* [What you should do]: Can you swap "white porcelain plate" for "blue ceramic dish" in the listing, starting with the line with "You are holding" and going on through the line with "Yes, it is behind pink fabric at lower left.", while keeping everything else unchanged and leaving the pictures out of your answer?

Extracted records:

*** Begin section ***

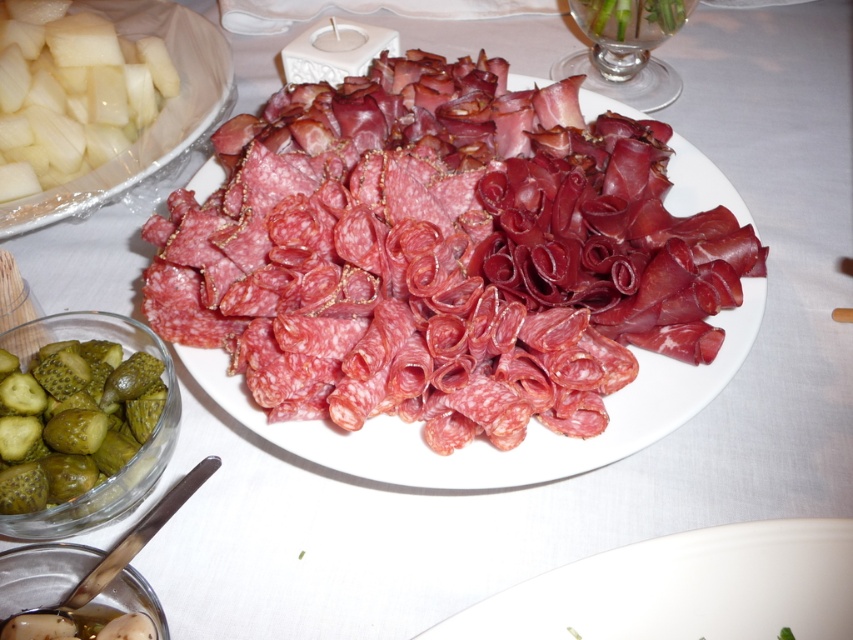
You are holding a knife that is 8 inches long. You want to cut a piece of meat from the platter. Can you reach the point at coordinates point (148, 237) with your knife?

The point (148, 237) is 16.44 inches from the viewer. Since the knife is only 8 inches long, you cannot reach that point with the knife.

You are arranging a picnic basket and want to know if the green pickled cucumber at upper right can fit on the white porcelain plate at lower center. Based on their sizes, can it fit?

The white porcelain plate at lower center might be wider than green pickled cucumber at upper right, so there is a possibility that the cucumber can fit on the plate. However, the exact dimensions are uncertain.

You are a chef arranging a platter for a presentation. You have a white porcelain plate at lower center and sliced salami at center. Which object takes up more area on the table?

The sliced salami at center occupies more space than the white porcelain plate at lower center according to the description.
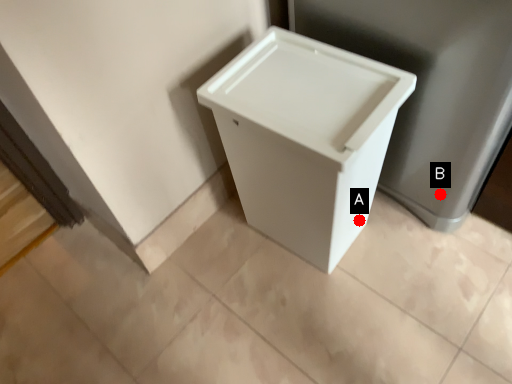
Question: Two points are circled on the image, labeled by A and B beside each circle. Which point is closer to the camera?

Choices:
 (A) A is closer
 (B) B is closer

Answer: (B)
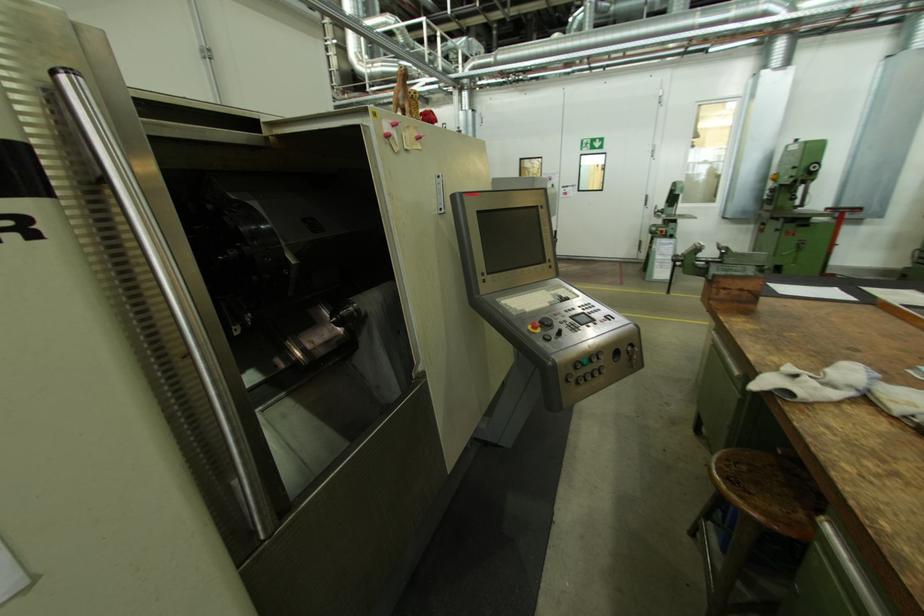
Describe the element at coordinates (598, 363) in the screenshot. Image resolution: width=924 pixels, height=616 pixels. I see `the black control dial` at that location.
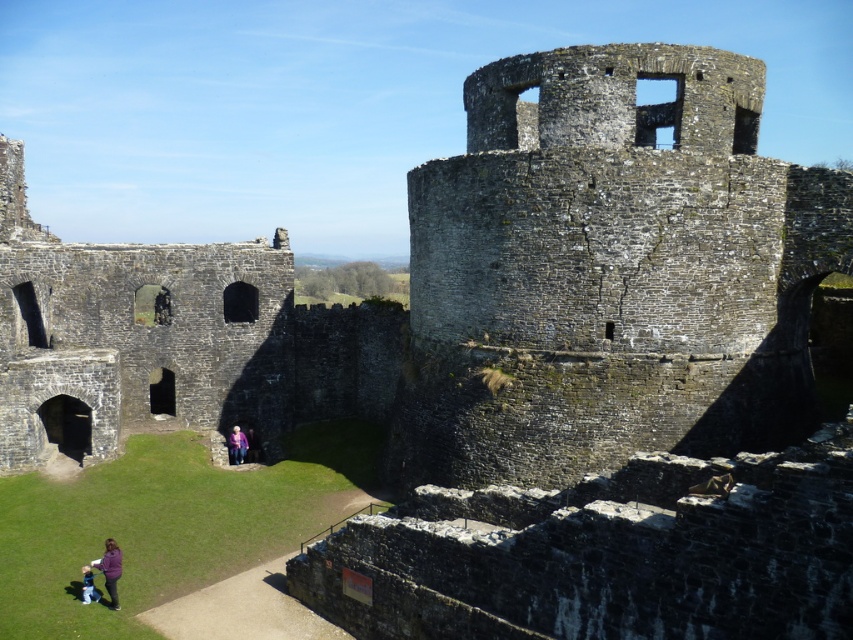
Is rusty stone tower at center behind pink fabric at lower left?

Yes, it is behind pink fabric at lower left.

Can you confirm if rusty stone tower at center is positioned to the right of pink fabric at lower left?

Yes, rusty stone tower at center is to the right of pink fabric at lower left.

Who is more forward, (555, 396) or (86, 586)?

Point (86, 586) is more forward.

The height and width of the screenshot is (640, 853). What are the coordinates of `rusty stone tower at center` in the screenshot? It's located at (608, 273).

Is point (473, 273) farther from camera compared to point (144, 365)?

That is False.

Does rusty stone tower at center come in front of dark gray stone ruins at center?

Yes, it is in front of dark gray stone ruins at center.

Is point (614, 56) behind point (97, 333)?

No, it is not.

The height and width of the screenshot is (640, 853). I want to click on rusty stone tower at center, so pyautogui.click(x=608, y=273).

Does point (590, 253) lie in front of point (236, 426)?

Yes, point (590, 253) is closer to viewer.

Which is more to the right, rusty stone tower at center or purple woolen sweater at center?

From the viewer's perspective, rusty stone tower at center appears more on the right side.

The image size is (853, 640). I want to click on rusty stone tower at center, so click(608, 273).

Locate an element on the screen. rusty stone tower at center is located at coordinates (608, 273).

*** End section ***
*** Begin section ***

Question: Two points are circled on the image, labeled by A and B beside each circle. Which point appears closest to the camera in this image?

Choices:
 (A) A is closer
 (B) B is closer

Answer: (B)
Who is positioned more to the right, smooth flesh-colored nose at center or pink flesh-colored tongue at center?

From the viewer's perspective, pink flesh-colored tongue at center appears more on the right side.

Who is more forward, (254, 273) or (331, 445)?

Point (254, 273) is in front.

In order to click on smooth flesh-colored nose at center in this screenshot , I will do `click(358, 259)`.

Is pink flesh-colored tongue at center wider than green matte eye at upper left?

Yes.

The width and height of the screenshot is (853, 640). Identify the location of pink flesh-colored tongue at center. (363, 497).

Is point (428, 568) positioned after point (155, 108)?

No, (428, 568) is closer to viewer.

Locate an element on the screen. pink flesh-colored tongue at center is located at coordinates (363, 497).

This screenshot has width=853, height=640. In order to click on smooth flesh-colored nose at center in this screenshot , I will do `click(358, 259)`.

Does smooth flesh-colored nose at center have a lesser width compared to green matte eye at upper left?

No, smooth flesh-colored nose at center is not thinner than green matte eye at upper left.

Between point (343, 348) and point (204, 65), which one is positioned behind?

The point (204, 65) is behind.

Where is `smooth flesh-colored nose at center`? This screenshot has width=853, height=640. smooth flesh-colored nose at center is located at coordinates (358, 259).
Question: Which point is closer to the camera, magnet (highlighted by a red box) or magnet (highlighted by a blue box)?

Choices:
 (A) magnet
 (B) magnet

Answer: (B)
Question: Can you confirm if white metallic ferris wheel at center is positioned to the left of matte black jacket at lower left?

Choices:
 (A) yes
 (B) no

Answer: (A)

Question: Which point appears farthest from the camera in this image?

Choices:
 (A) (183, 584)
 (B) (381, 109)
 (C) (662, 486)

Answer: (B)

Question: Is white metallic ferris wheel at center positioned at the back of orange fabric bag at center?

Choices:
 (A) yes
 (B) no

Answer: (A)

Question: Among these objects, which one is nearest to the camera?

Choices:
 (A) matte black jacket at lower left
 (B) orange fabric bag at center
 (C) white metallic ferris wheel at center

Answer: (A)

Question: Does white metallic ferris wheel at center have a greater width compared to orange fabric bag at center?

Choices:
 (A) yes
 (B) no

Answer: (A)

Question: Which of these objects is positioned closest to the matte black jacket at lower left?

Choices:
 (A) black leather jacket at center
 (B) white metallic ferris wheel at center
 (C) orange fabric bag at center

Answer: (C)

*** End section ***

* [Result below]:
You are holding a knife that is 8 inches long. You want to cut a piece of meat from the platter. Can you reach the point at coordinates point (148, 237) with your knife?

The point (148, 237) is 16.44 inches from the viewer. Since the knife is only 8 inches long, you cannot reach that point with the knife.

You are arranging a picnic basket and want to know if the green pickled cucumber at upper right can fit on the blue ceramic dish at lower center. Based on their sizes, can it fit?

The blue ceramic dish at lower center might be wider than green pickled cucumber at upper right, so there is a possibility that the cucumber can fit on the plate. However, the exact dimensions are uncertain.

You are a chef arranging a platter for a presentation. You have a blue ceramic dish at lower center and sliced salami at center. Which object takes up more area on the table?

The sliced salami at center occupies more space than the blue ceramic dish at lower center according to the description.
Question: Two points are circled on the image, labeled by A and B beside each circle. Which point is closer to the camera?

Choices:
 (A) A is closer
 (B) B is closer

Answer: (B)
Describe the element at coordinates (598, 363) in the screenshot. Image resolution: width=924 pixels, height=616 pixels. I see `the black control dial` at that location.
Is rusty stone tower at center behind pink fabric at lower left?

Yes, it is behind pink fabric at lower left.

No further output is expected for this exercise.